Source data
----------------------------------------

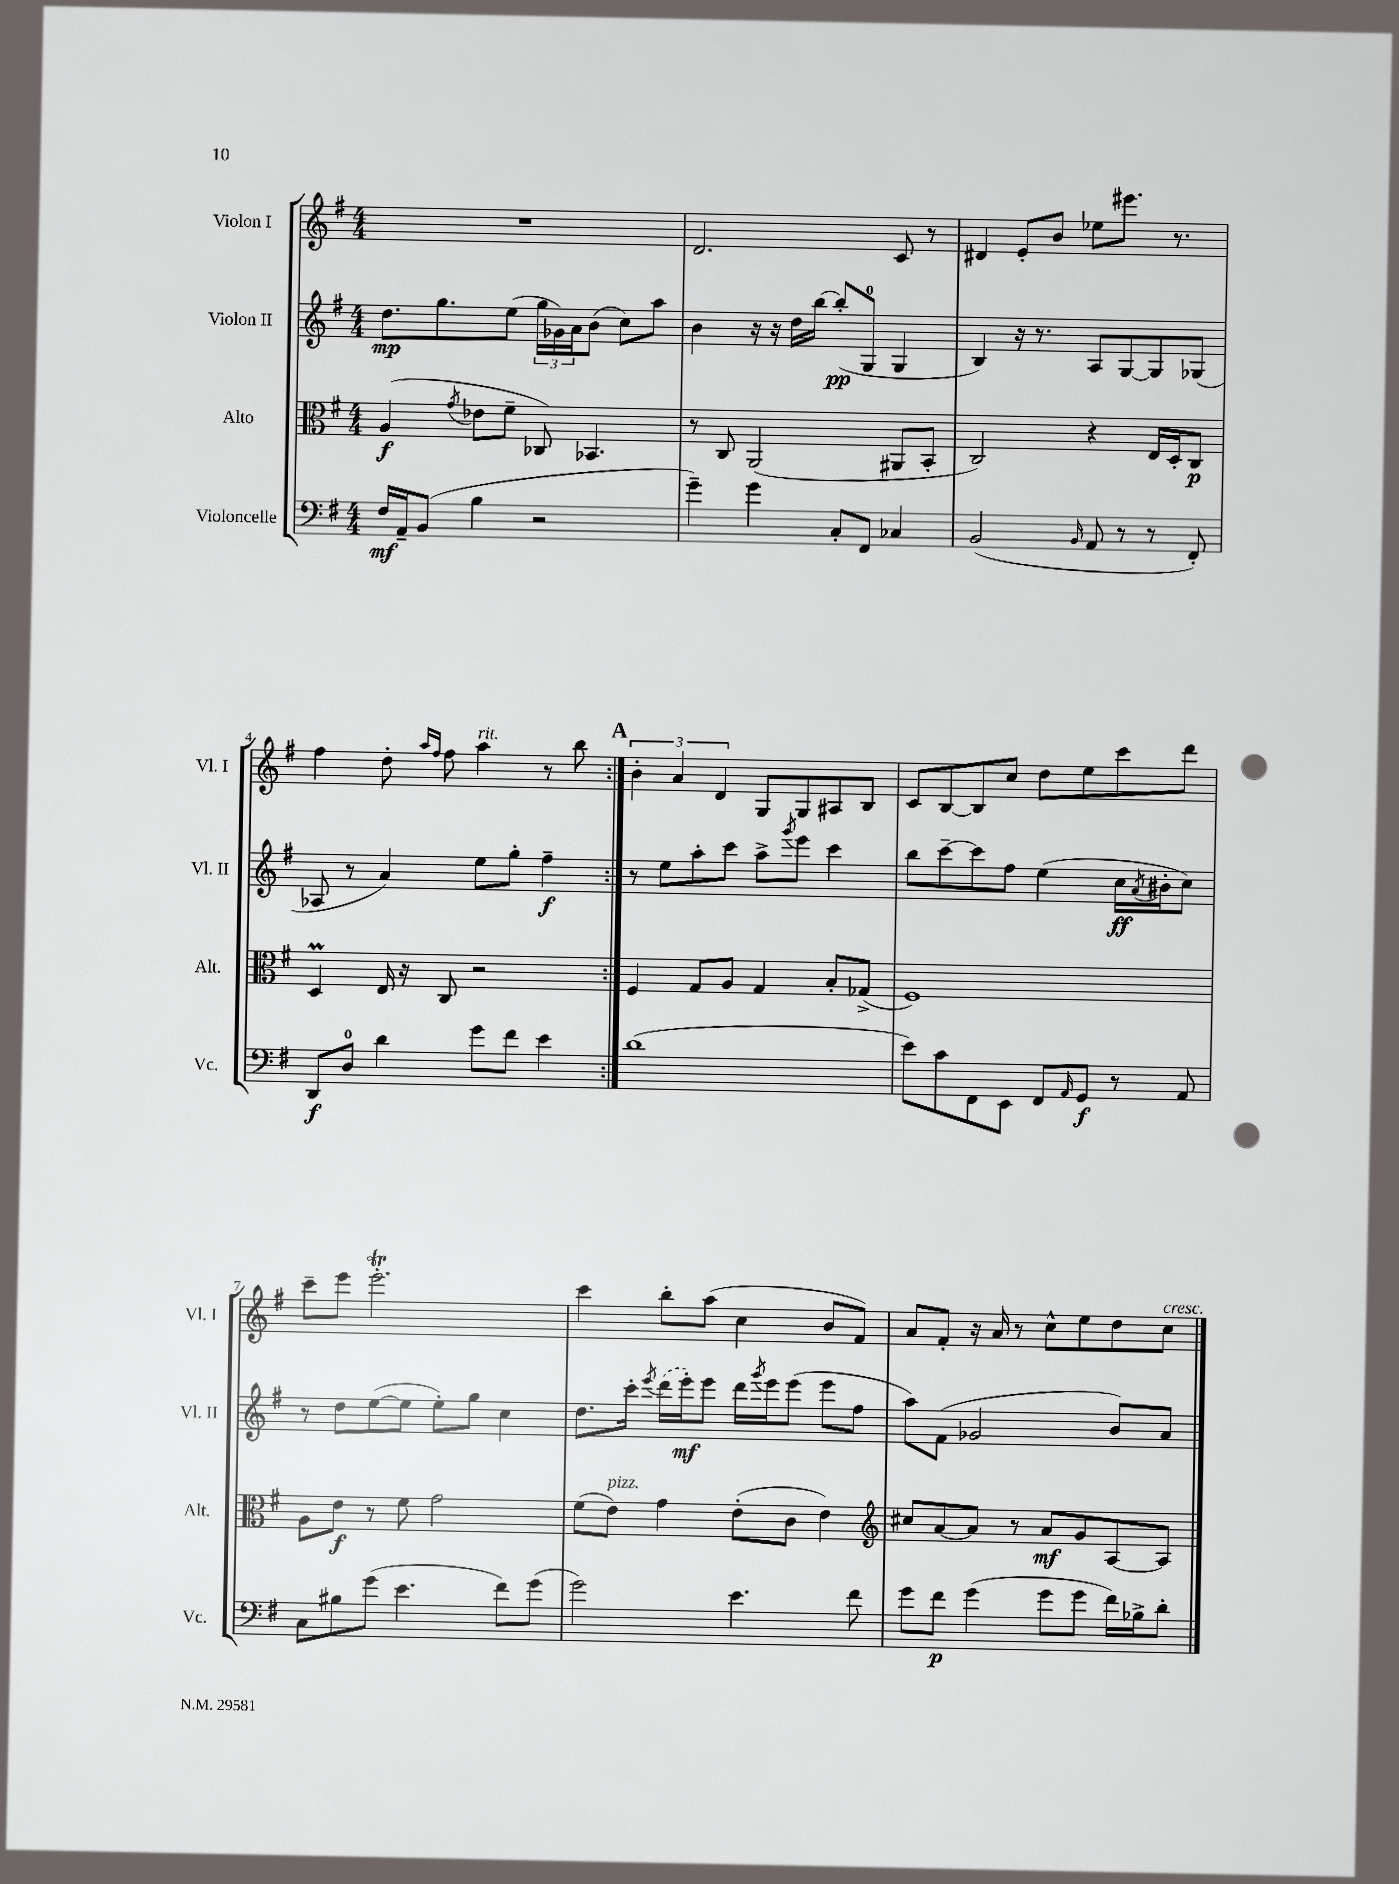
<<
\new StaffGroup <<
\new Staff = "s0" \with { instrumentName = "Violon I" shortInstrumentName = "Vl. I" } {
    \clef treble \key g \major \numericTimeSignature \time 4/4
    \repeat volta 2 { R1 |
    d'2. c'8 r8 |
    dis'4 e'8-. b'8 ees''8 eis'''8. r8. |
    fis''4 d''8-. \grace { a''16 fis''16 } fis''8 a''4^\markup { \italic "rit." } r8 b''8 | }
    \mark \markup { \bold "A" } \tuplet 3/2 { b'4-. a'4 d'4 } g8 g8 ais8 b8 |
    c'8 b8~ b8 c''8 d''8 e''8 c'''8 d'''8 |
    c'''8-- e'''8 e'''2.-.\trill |
    c'''4 b''8-. a''8( c''4 b'8 fis'8) |
    a'8 fis'8-. r16 a'16 r8 c''8-^ e''8 d''8 c''8^\markup { \italic "cresc." } \bar "|." |
}
\new Staff = "s1" \with { instrumentName = "Violon II" shortInstrumentName = "Vl. II" } {
    \clef treble \key g \major \numericTimeSignature \time 4/4
    \repeat volta 2 { d''8.\mp g''8. e''8( \tuplet 3/2 { g''16 ges'16) a'16 } b'8( c''8) a''8 |
    b'4 r16 r16 d''16 b''16~ b''8-.\pp( g8-0 g4 |
    b4) r16 r8. a8 g8~ g8 ges8( |
    aes8 r8 a'4) e''8 g''8-. fis''4--\f | }
    \mark \markup { \bold "A" } r8 e''8 a''8-. c'''8 a''8-> \acciaccatura { g'''8 } e'''8 c'''4 |
    b''8 c'''8~-- c'''8 fis''8 e''4( c''16\ff \acciaccatura { a'8 } bis'16-. c''8) |
    r8 d''8 e''8~( e''8 e''8-.) g''8 c''4 |
    d''8. c'''16-. \acciaccatura { e'''8 } \once \slurDashed d'''16( e'''16-.\mf) e'''8 d'''16 \acciaccatura { g'''8 } e'''16 e'''8( e'''8 fis''8 |
    a''8) fis'8( ges'2 b'8) a'8 \bar "|." |
}
\new Staff = "s2" \with { instrumentName = "Alto" shortInstrumentName = "Alt." } {
    \clef alto \key g \major \numericTimeSignature \time 4/4
    \repeat volta 2 { a4\f( \acciaccatura { g'8 } ees'8 fis'8-- ces8) bes,4. |
    r8 c8 a,2( ais,8 b,8-. |
    c2) r4 e16 d16-. c8\p |
    d4\prall e16 r16 c8 r2 | }
    \mark \markup { \bold "A" } fis4 g8 a8 g4 b8-. ges8->( |
    fis1) |
    a8 e'8\f r8 fis'8 g'2 |
    fis'8( e'8^\markup { \italic "pizz." }) g'4 e'8-.( c'8 e'4) |
    \clef treble cis''8 a'8~ a'8 r8 a'8\mf g'8 a8~ a8 \bar "|." |
}
\new Staff = "s3" \with { instrumentName = "Violoncelle" shortInstrumentName = "Vc." } {
    \clef bass \key g \major \numericTimeSignature \time 4/4
    \repeat volta 2 { fis16\mf a,16-- b,8( b4 r2 |
    g'4--) g'4 c8-. fis,8 ces4 |
    b,2( \grace { b,16 } a,8 r8 r8 fis,8-.) |
    d,8\f d8-0 d'4 g'8 fis'8 e'4 | }
    \mark \markup { \bold "A" } d'1( |
    e'8) c'8 fis,8 e,8 fis,8 \grace { a,16 } g,8\f r8 a,8 |
    c8 bis8 g'8( e'4. fis'8) g'8( |
    g'2) e'4. fis'8 |
    g'8 fis'8\p g'4( g'8 g'8 fis'16) bes16-> d'8-. \bar "|." |
}
>>
>>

----------------------------------------

■ What is being asked:
Please reproduce all of the lines above with no changes, but leave out the picture.

■ Exercise output:
<<
\new StaffGroup <<
\new Staff = "s0" \with { instrumentName = "Violon I" shortInstrumentName = "Vl. I" } {
    \clef treble \key g \major \numericTimeSignature \time 4/4
    \repeat volta 2 { R1 |
    d'2. c'8 r8 |
    dis'4 e'8-. b'8 ees''8 eis'''8. r8. |
    fis''4 d''8-. \grace { a''16 fis''16 } fis''8 a''4^\markup { \italic "rit." } r8 b''8 | }
    \mark \markup { \bold "A" } \tuplet 3/2 { b'4-. a'4 d'4 } g8 g8 ais8 b8 |
    c'8 b8~ b8 c''8 d''8 e''8 c'''8 d'''8 |
    c'''8-- e'''8 e'''2.-.\trill |
    c'''4 b''8-. a''8( c''4 b'8 fis'8) |
    a'8 fis'8-. r16 a'16 r8 c''8-^ e''8 d''8 c''8^\markup { \italic "cresc." } \bar "|." |
}
\new Staff = "s1" \with { instrumentName = "Violon II" shortInstrumentName = "Vl. II" } {
    \clef treble \key g \major \numericTimeSignature \time 4/4
    \repeat volta 2 { d''8.\mp g''8. e''8( \tuplet 3/2 { g''16 ges'16) a'16 } b'8( c''8) a''8 |
    b'4 r16 r16 d''16 b''16~ b''8-.\pp( g8-0 g4 |
    b4) r16 r8. a8 g8~ g8 ges8( |
    aes8 r8 a'4) e''8 g''8-. fis''4--\f | }
    \mark \markup { \bold "A" } r8 e''8 a''8-. c'''8 a''8-> \acciaccatura { g'''8 } e'''8 c'''4 |
    b''8 c'''8~-- c'''8 fis''8 e''4( c''16\ff \acciaccatura { a'8 } bis'16-. c''8) |
    r8 d''8 e''8~( e''8 e''8-.) g''8 c''4 |
    d''8. c'''16-. \acciaccatura { e'''8 } \once \slurDashed d'''16( e'''16-.\mf) e'''8 d'''16 \acciaccatura { g'''8 } e'''16 e'''8( e'''8 fis''8 |
    a''8) fis'8( ges'2 b'8) a'8 \bar "|." |
}
\new Staff = "s2" \with { instrumentName = "Alto" shortInstrumentName = "Alt." } {
    \clef alto \key g \major \numericTimeSignature \time 4/4
    \repeat volta 2 { a4\f( \acciaccatura { g'8 } ees'8 fis'8-- ces8) bes,4. |
    r8 c8 a,2( ais,8 b,8-. |
    c2) r4 e16 d16-. c8\p |
    d4\prall e16 r16 c8 r2 | }
    \mark \markup { \bold "A" } fis4 g8 a8 g4 b8-. ges8->( |
    fis1) |
    a8 e'8\f r8 fis'8 g'2 |
    fis'8( e'8^\markup { \italic "pizz." }) g'4 e'8-.( c'8 e'4) |
    \clef treble cis''8 a'8~ a'8 r8 a'8\mf g'8 a8~ a8 \bar "|." |
}
\new Staff = "s3" \with { instrumentName = "Violoncelle" shortInstrumentName = "Vc." } {
    \clef bass \key g \major \numericTimeSignature \time 4/4
    \repeat volta 2 { fis16\mf a,16-- b,8( b4 r2 |
    g'4--) g'4 c8-. fis,8 ces4 |
    b,2( \grace { b,16 } a,8 r8 r8 fis,8-.) |
    d,8\f d8-0 d'4 g'8 fis'8 e'4 | }
    \mark \markup { \bold "A" } d'1( |
    e'8) c'8 fis,8 e,8 fis,8 \grace { a,16 } g,8\f r8 a,8 |
    c8 bis8 g'8( e'4. fis'8) g'8( |
    g'2) e'4. fis'8 |
    g'8 fis'8\p g'4( g'8 g'8 fis'16) bes16-> d'8-. \bar "|." |
}
>>
>>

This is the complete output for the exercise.